**Your task:**
In the records below, copy word for word the part that opens with the line containing "gray line: rotated 12 degrees clockwise" and closes with the line containing "orange line: moved", including both of those lines. Leave the pictures out.

**Supplied records:**
◆ ◆ ◆ ◆ ◆

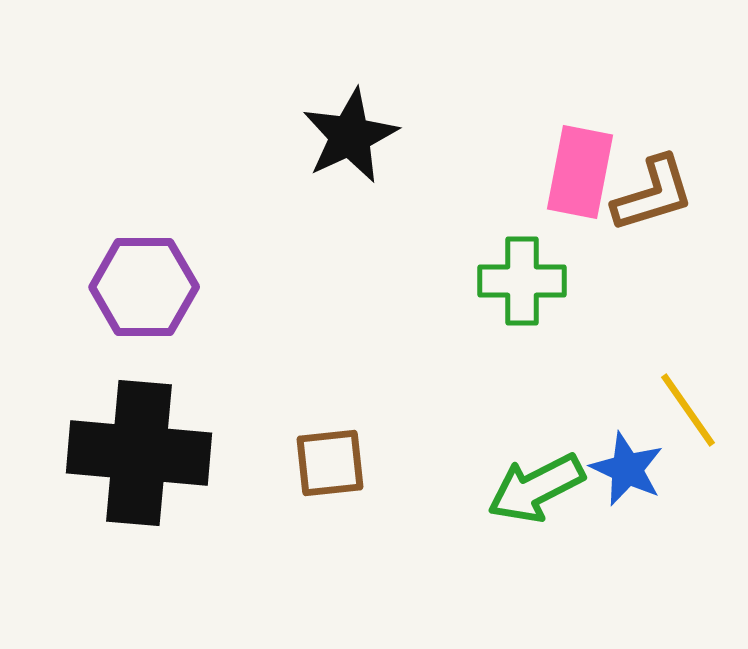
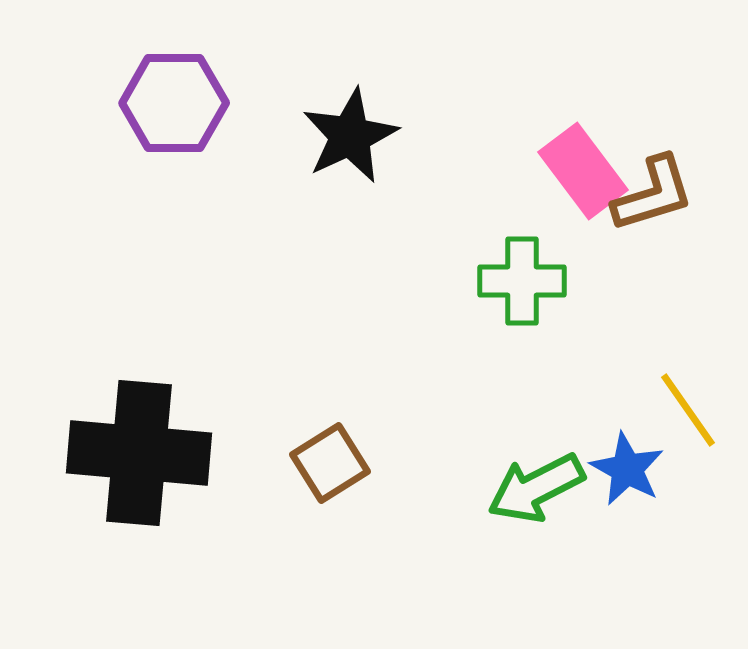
pink rectangle: moved 3 px right, 1 px up; rotated 48 degrees counterclockwise
purple hexagon: moved 30 px right, 184 px up
brown square: rotated 26 degrees counterclockwise
blue star: rotated 4 degrees clockwise
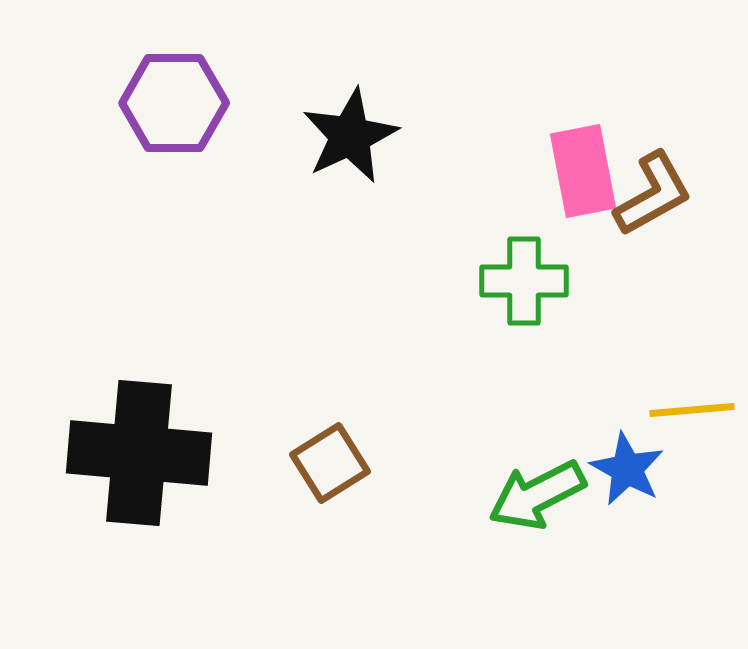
pink rectangle: rotated 26 degrees clockwise
brown L-shape: rotated 12 degrees counterclockwise
green cross: moved 2 px right
yellow line: moved 4 px right; rotated 60 degrees counterclockwise
green arrow: moved 1 px right, 7 px down
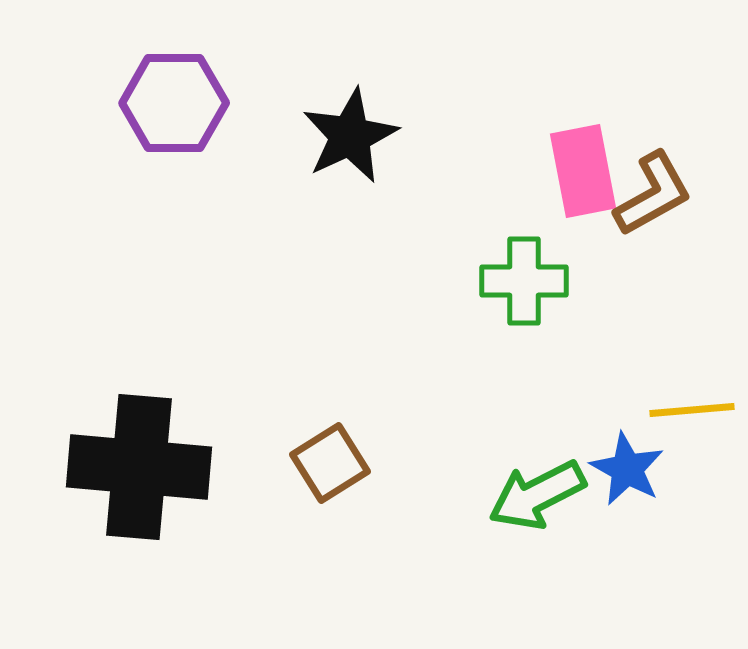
black cross: moved 14 px down
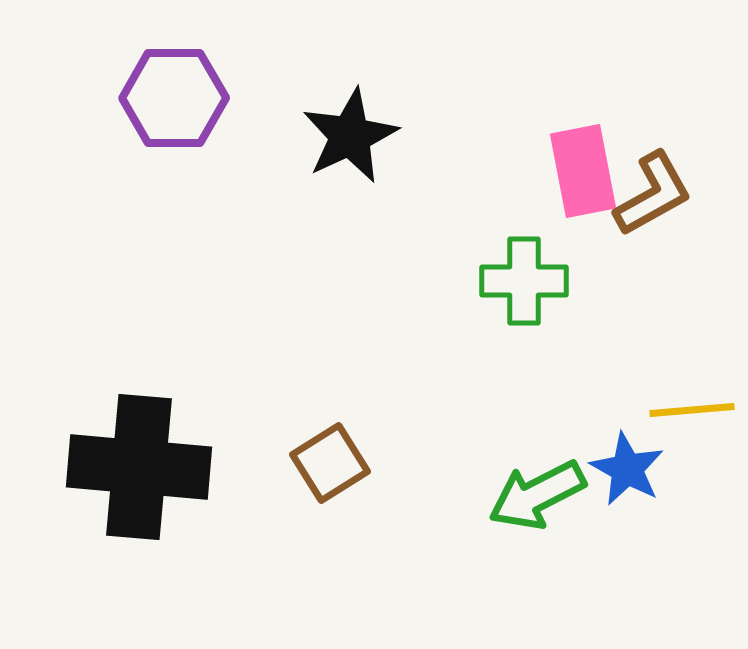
purple hexagon: moved 5 px up
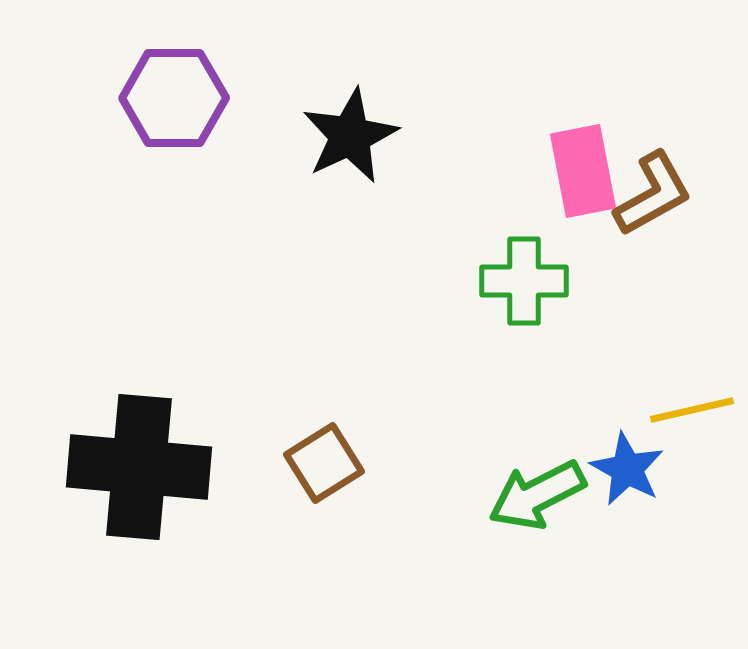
yellow line: rotated 8 degrees counterclockwise
brown square: moved 6 px left
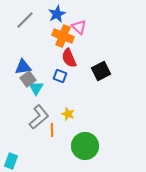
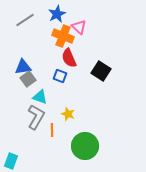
gray line: rotated 12 degrees clockwise
black square: rotated 30 degrees counterclockwise
cyan triangle: moved 4 px right, 9 px down; rotated 42 degrees counterclockwise
gray L-shape: moved 3 px left; rotated 20 degrees counterclockwise
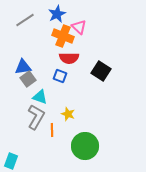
red semicircle: rotated 66 degrees counterclockwise
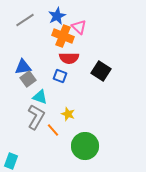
blue star: moved 2 px down
orange line: moved 1 px right; rotated 40 degrees counterclockwise
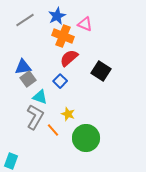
pink triangle: moved 6 px right, 3 px up; rotated 21 degrees counterclockwise
red semicircle: rotated 138 degrees clockwise
blue square: moved 5 px down; rotated 24 degrees clockwise
gray L-shape: moved 1 px left
green circle: moved 1 px right, 8 px up
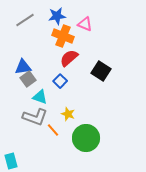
blue star: rotated 18 degrees clockwise
gray L-shape: rotated 80 degrees clockwise
cyan rectangle: rotated 35 degrees counterclockwise
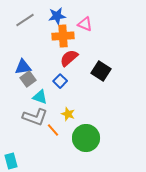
orange cross: rotated 25 degrees counterclockwise
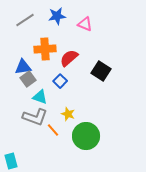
orange cross: moved 18 px left, 13 px down
green circle: moved 2 px up
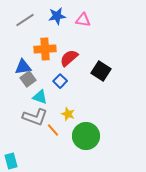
pink triangle: moved 2 px left, 4 px up; rotated 14 degrees counterclockwise
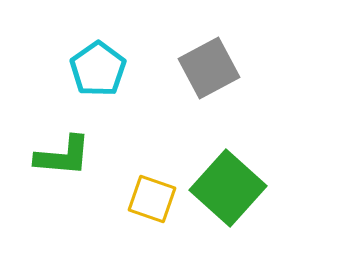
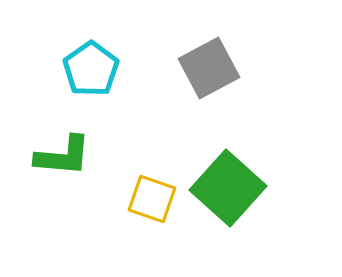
cyan pentagon: moved 7 px left
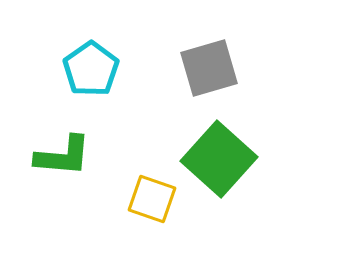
gray square: rotated 12 degrees clockwise
green square: moved 9 px left, 29 px up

◆ ◆ ◆ ◆ ◆

**Complete answer:**
gray line: rotated 12 degrees clockwise
black square: rotated 30 degrees counterclockwise
cyan triangle: moved 4 px right, 9 px down; rotated 42 degrees counterclockwise
gray L-shape: moved 3 px left; rotated 20 degrees counterclockwise
red semicircle: rotated 66 degrees counterclockwise
blue star: moved 2 px down
orange line: moved 1 px right; rotated 40 degrees counterclockwise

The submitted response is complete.